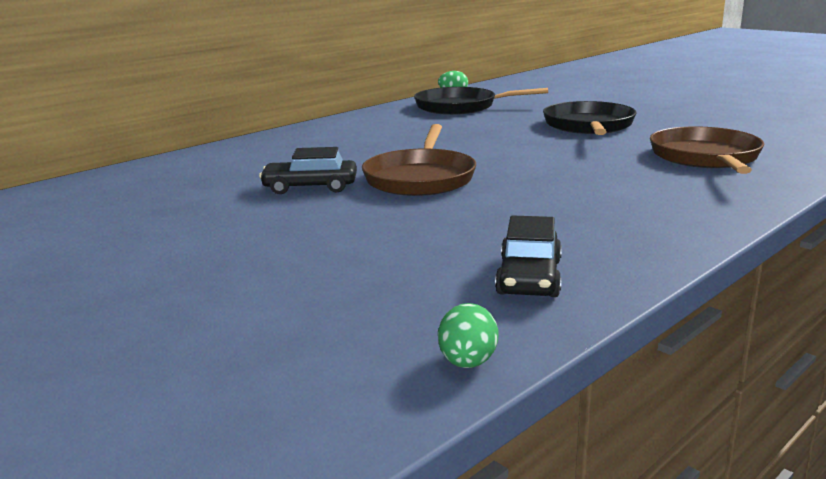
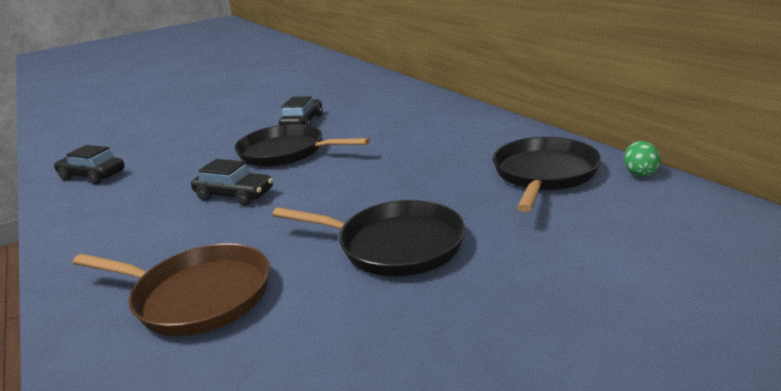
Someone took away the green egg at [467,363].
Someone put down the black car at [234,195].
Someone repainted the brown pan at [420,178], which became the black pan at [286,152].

■ **WHAT TO PRODUCE**
What you return should match the material line for line, with the images removed.

■ **EXERCISE OUTPUT**
Someone took away the green egg at [467,363].
Someone put down the black car at [234,195].
Someone repainted the brown pan at [420,178], which became the black pan at [286,152].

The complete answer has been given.